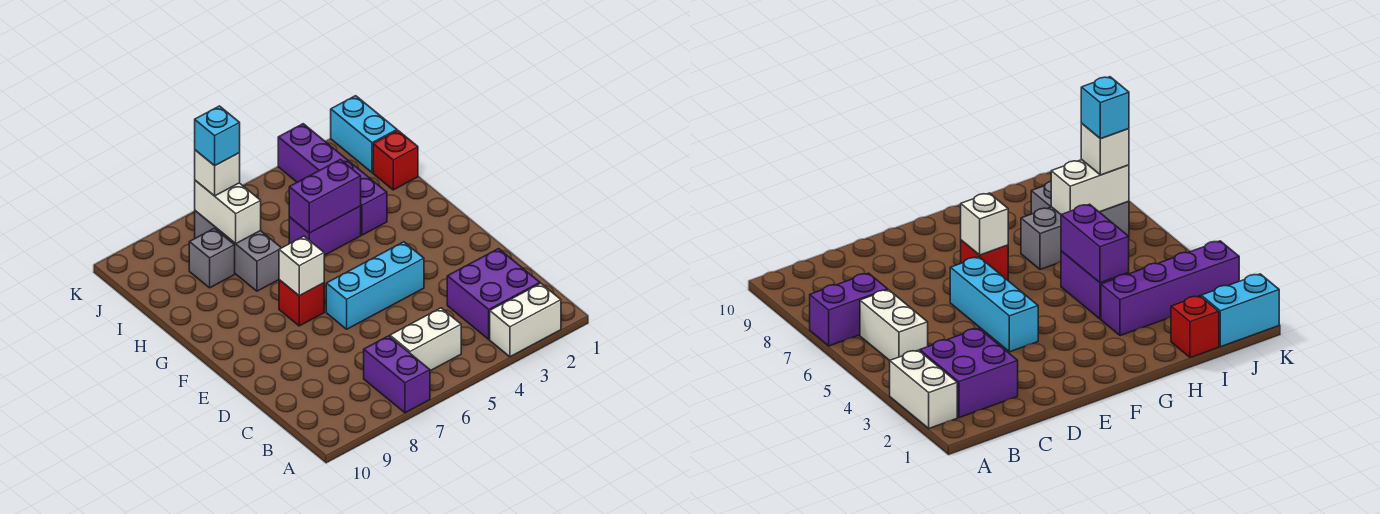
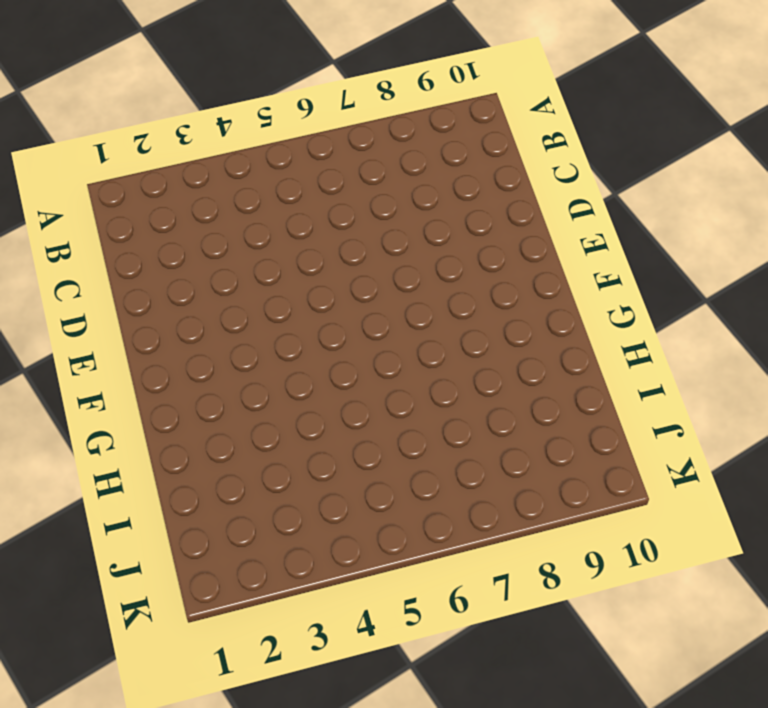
none -> white brick A2:A3 level 1
none -> purple brick A7:B7 level 1
none -> purple brick B2:C3 level 1

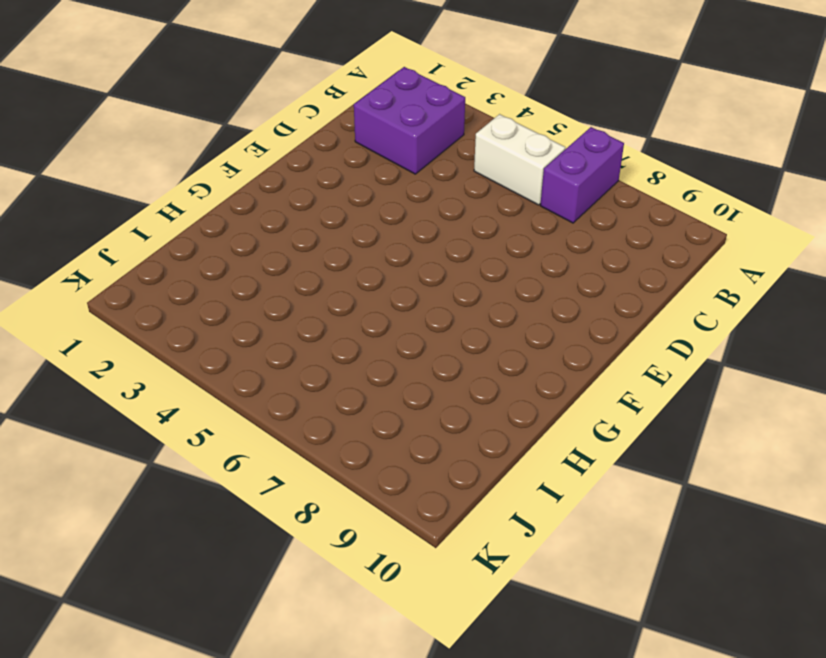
none -> white brick A2:A3 level 1
none -> cyan brick E4:E6 level 1
none -> red brick F7 level 1

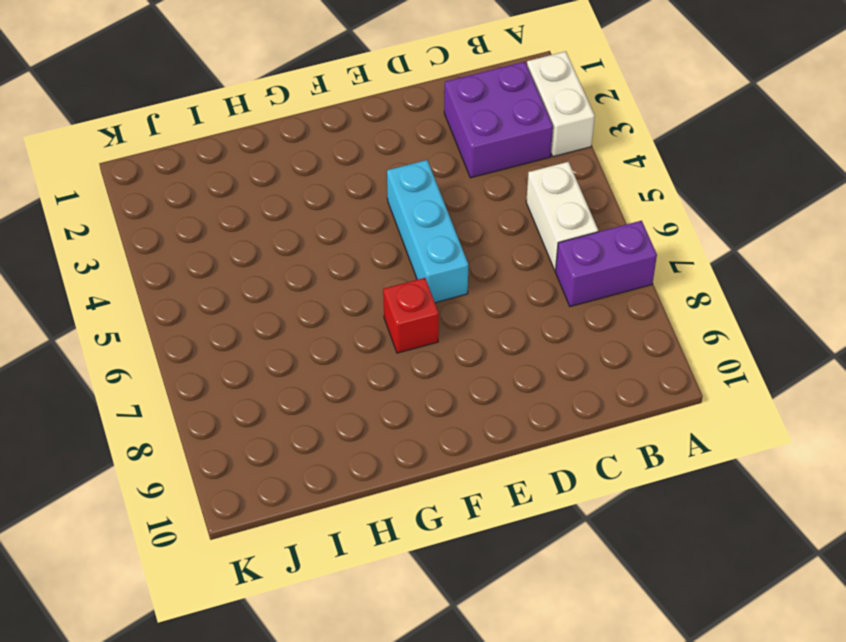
none -> purple brick H3:K3 level 1
none -> purple brick H4:H5 level 1
none -> grey brick H7:J7 level 1

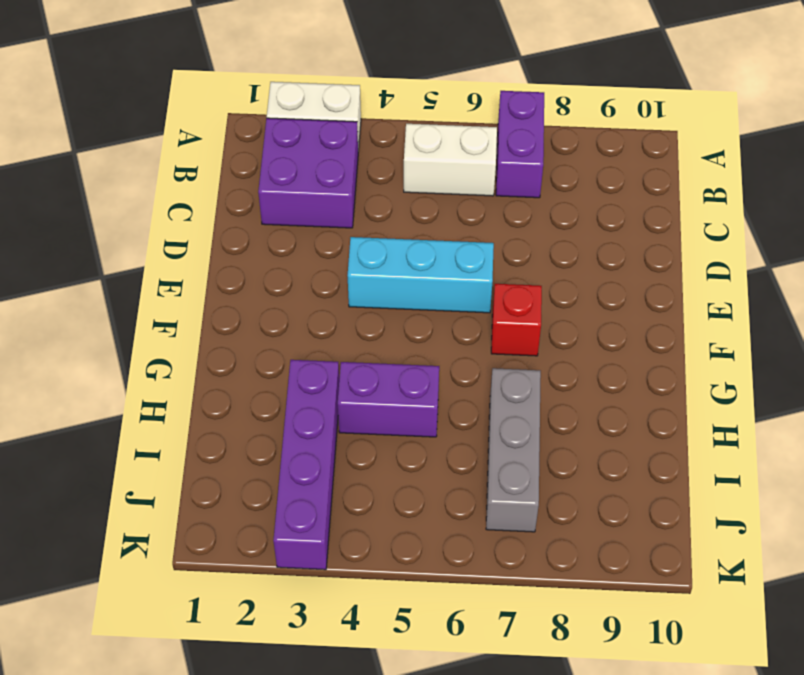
none -> red brick I1 level 1
none -> grey brick I8 level 1
none -> cyan brick J1:K1 level 1

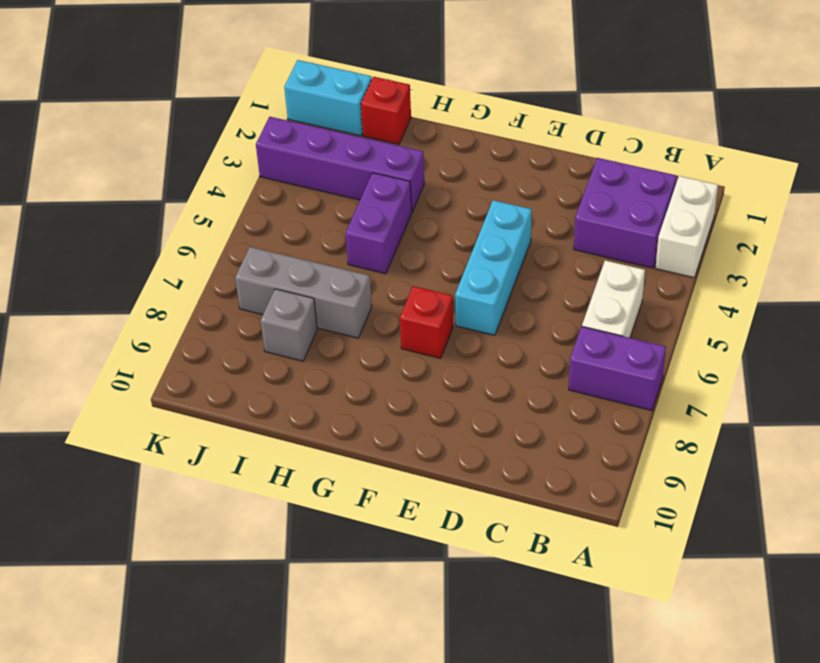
none -> white brick F7 level 2
none -> purple brick H4:H5 level 2
none -> white brick I7:J7 level 2

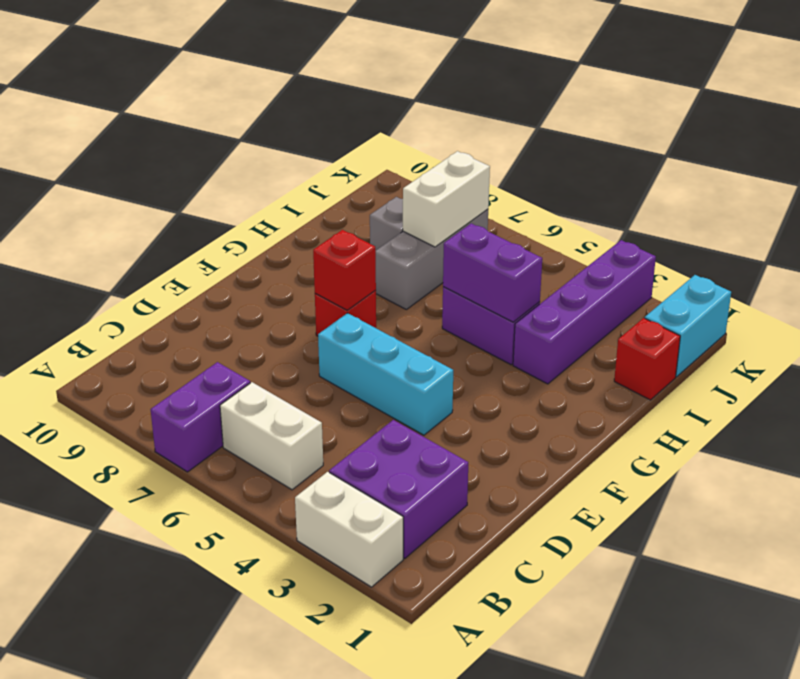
red brick F7 level 2 -> white brick F7 level 2
none -> white brick J7 level 3
none -> cyan brick J7 level 4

────────────────

Exercise description – Give back the material word for word, without images.

Written reply –
none -> white brick A2:A3 level 1
none -> purple brick A7:B7 level 1
none -> purple brick B2:C3 level 1

none -> white brick A2:A3 level 1
none -> cyan brick E4:E6 level 1
none -> red brick F7 level 1

none -> purple brick H3:K3 level 1
none -> purple brick H4:H5 level 1
none -> grey brick H7:J7 level 1

none -> red brick I1 level 1
none -> grey brick I8 level 1
none -> cyan brick J1:K1 level 1

none -> white brick F7 level 2
none -> purple brick H4:H5 level 2
none -> white brick I7:J7 level 2

red brick F7 level 2 -> white brick F7 level 2
none -> white brick J7 level 3
none -> cyan brick J7 level 4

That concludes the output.